[Input data — start]

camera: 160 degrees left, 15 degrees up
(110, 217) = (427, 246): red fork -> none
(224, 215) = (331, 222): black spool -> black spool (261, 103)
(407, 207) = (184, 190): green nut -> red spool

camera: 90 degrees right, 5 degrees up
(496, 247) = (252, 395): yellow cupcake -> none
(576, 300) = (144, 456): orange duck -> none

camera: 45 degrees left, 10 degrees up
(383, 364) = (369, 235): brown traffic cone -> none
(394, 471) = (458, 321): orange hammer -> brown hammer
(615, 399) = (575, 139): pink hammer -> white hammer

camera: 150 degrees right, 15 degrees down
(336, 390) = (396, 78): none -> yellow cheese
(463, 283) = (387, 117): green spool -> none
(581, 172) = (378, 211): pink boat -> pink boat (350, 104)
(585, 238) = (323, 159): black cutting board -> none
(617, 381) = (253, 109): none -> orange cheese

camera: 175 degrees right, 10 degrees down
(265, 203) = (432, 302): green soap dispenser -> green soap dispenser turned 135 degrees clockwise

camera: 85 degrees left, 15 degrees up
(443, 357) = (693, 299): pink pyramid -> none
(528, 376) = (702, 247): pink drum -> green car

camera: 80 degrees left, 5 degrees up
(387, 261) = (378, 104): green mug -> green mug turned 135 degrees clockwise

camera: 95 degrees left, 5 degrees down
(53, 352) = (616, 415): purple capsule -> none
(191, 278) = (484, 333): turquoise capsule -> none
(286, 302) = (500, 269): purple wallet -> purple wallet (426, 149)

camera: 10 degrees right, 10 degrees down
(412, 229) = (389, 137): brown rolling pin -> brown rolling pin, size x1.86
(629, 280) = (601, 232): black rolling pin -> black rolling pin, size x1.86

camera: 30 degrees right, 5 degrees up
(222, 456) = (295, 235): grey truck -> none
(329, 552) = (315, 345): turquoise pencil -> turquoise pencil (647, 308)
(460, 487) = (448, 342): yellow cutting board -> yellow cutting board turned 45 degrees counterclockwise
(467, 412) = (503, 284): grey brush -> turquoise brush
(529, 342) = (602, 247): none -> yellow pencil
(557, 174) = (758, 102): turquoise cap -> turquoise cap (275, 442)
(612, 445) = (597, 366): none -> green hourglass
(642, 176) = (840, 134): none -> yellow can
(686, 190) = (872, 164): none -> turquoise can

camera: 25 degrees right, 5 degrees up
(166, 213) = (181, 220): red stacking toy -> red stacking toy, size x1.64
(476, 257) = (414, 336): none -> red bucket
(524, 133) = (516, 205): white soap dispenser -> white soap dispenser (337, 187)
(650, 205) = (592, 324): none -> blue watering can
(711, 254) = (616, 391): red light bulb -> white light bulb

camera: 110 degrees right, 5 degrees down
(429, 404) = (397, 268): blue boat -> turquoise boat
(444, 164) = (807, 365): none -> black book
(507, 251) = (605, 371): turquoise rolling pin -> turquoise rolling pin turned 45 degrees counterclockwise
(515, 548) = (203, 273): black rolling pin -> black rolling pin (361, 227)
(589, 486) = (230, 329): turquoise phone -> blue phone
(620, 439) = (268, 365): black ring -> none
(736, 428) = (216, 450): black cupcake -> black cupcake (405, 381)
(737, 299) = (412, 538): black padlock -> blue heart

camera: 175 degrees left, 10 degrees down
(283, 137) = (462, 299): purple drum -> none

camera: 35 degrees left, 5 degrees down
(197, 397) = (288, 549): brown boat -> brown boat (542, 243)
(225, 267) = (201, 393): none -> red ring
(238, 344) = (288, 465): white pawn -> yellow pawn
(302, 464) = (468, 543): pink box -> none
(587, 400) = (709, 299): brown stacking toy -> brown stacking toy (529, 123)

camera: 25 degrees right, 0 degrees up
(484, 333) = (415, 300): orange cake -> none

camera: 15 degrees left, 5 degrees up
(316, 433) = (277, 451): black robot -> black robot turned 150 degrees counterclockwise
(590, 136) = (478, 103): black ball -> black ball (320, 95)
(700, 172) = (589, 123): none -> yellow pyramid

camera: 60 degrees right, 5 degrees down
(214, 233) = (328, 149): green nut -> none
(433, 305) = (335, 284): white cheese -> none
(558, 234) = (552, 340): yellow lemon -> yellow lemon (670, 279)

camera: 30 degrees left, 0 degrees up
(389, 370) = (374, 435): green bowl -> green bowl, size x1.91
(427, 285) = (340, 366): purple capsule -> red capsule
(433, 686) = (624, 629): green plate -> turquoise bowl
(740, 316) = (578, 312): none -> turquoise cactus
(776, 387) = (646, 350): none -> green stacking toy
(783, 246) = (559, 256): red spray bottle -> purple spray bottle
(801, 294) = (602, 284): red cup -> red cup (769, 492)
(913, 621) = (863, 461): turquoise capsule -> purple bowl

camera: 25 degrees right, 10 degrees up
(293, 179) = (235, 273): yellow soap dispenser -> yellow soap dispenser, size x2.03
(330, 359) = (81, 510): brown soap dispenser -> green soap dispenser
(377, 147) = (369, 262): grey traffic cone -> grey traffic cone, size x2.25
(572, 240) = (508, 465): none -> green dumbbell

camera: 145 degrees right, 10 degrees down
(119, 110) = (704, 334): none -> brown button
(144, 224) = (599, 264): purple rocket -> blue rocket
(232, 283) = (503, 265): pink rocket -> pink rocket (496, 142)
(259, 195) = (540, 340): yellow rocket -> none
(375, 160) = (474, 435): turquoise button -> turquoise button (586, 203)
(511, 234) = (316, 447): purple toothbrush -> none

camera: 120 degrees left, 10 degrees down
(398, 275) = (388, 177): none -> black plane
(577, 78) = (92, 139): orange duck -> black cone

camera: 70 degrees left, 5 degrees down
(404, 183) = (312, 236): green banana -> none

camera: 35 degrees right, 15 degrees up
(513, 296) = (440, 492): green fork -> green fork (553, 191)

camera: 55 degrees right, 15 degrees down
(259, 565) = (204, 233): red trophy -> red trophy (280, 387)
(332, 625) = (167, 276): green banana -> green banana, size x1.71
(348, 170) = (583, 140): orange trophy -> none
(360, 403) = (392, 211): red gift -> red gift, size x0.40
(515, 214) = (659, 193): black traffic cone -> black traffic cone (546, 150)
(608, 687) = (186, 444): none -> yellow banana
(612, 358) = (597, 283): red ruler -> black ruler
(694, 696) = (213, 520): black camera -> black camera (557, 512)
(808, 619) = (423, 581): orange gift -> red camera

[Input data — finish]

• _Aim of the exercise_
Up to and including the line with "camera: 150 degrees right, 15 degrees down", print every line of the material above, starting from its first line, exactly.

• _Output for this exercise_
camera: 160 degrees left, 15 degrees up
(110, 217) = (427, 246): red fork -> none
(224, 215) = (331, 222): black spool -> black spool (261, 103)
(407, 207) = (184, 190): green nut -> red spool

camera: 90 degrees right, 5 degrees up
(496, 247) = (252, 395): yellow cupcake -> none
(576, 300) = (144, 456): orange duck -> none

camera: 45 degrees left, 10 degrees up
(383, 364) = (369, 235): brown traffic cone -> none
(394, 471) = (458, 321): orange hammer -> brown hammer
(615, 399) = (575, 139): pink hammer -> white hammer

camera: 150 degrees right, 15 degrees down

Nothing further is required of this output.